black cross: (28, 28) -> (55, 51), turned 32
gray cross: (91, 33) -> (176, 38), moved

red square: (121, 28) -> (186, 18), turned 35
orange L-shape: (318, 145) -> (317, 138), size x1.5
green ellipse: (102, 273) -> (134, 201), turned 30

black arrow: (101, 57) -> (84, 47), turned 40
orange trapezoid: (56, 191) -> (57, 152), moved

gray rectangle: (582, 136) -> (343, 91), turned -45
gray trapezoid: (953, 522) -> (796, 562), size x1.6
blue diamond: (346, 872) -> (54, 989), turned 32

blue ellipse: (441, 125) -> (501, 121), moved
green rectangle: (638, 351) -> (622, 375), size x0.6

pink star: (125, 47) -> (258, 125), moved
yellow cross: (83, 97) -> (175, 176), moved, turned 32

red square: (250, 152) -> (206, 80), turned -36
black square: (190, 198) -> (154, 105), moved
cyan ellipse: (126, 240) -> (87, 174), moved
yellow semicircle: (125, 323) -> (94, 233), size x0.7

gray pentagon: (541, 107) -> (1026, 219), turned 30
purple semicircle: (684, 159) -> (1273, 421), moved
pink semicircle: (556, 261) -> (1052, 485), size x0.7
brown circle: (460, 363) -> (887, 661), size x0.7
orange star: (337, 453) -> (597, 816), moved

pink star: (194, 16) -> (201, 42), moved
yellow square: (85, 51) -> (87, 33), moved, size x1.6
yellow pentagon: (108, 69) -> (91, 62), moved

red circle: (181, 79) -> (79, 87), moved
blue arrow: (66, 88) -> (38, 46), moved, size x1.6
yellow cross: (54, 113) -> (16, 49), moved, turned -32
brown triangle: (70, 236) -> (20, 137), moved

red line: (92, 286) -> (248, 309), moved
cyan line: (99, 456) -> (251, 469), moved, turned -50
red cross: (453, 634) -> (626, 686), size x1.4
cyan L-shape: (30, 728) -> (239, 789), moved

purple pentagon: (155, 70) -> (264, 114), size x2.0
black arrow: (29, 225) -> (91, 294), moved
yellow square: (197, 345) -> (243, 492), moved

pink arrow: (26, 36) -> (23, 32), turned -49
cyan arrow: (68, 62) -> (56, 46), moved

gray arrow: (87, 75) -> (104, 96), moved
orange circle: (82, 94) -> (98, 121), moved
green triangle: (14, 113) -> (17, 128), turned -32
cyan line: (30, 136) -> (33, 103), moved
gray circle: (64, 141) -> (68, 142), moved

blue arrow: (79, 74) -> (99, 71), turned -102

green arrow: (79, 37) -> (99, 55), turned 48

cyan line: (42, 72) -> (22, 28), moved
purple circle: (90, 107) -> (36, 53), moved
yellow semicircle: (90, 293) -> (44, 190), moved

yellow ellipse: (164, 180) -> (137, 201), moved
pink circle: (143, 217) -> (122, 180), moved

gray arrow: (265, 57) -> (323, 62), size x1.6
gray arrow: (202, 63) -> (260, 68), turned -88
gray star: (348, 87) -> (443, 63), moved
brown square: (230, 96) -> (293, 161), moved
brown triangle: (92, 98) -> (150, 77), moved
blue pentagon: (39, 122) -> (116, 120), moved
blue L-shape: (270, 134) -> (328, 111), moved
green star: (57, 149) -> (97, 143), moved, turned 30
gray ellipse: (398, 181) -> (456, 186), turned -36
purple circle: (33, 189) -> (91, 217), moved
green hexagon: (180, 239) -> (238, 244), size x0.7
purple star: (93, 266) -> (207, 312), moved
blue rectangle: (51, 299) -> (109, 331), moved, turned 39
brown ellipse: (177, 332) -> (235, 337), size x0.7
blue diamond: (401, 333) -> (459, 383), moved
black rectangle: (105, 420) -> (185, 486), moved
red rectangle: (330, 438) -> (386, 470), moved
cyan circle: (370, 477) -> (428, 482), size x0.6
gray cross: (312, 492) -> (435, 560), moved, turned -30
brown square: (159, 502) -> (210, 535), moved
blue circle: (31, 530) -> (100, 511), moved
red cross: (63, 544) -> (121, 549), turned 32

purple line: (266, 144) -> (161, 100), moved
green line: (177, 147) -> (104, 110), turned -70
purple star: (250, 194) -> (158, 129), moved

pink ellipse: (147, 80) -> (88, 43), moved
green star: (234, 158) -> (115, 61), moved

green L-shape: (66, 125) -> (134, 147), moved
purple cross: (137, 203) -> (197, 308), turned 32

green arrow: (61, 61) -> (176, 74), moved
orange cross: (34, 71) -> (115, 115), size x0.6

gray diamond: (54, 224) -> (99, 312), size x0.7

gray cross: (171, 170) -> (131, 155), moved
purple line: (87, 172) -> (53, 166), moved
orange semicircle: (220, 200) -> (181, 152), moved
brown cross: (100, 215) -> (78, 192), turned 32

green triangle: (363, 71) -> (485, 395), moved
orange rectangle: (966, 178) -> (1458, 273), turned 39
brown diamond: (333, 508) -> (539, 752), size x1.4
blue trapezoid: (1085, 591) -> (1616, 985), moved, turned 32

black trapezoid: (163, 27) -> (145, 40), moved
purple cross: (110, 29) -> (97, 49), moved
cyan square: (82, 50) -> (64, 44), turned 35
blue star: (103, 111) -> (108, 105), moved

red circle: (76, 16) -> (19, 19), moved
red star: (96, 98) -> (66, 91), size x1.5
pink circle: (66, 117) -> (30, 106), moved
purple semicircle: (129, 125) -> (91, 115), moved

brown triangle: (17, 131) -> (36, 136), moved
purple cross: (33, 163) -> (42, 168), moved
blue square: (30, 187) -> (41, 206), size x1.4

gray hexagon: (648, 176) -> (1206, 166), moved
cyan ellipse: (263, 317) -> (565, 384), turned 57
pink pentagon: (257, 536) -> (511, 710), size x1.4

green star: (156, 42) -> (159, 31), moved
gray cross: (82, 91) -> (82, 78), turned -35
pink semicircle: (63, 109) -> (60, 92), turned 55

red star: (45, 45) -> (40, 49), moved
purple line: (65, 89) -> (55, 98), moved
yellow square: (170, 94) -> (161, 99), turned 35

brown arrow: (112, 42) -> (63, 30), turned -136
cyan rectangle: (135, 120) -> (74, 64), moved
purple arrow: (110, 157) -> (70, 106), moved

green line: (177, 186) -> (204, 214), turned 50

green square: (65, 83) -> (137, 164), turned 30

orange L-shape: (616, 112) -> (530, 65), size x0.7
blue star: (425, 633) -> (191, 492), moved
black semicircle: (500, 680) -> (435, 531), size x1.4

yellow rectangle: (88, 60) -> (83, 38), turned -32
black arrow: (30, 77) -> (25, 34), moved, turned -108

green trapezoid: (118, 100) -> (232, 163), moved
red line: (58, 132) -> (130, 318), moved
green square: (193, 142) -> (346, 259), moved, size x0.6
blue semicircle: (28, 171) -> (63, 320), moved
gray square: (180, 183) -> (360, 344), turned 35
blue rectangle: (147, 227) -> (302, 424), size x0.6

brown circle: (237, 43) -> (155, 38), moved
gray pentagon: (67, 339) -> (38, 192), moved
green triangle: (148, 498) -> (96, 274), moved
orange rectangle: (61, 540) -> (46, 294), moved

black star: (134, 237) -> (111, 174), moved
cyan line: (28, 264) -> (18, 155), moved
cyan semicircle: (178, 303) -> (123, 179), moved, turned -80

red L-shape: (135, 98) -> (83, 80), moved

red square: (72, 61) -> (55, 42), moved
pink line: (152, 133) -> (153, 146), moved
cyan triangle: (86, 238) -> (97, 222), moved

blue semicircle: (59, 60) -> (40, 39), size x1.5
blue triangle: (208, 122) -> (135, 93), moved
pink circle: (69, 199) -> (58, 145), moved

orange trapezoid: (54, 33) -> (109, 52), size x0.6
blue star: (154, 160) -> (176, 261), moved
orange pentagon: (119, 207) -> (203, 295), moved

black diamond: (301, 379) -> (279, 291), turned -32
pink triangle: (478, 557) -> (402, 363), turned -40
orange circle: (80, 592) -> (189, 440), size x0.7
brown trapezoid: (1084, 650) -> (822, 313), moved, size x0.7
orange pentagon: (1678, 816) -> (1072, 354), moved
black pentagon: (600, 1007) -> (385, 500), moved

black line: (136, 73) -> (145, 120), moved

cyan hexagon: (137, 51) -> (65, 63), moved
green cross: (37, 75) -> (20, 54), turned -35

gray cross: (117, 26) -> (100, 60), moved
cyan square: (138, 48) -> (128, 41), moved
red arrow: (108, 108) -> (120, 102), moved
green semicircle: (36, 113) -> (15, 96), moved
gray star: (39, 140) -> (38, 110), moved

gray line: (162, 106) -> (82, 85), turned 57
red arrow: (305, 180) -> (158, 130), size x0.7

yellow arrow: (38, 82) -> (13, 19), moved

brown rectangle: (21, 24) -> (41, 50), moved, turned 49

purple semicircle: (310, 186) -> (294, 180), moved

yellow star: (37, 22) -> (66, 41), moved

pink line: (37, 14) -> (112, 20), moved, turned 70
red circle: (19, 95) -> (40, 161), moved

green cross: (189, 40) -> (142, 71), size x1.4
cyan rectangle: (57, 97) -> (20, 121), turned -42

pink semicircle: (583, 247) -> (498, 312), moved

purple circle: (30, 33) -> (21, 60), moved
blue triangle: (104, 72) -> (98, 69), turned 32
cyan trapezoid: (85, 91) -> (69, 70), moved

## YOUR INSTRUCTIONS
The line with "cyan rectangle: (57, 97)" and all the lines after it in the records above are to be output exactly, with nothing added.

## OUTPUT OF THE TASK
cyan rectangle: (57, 97) -> (20, 121), turned -42

pink semicircle: (583, 247) -> (498, 312), moved

purple circle: (30, 33) -> (21, 60), moved
blue triangle: (104, 72) -> (98, 69), turned 32
cyan trapezoid: (85, 91) -> (69, 70), moved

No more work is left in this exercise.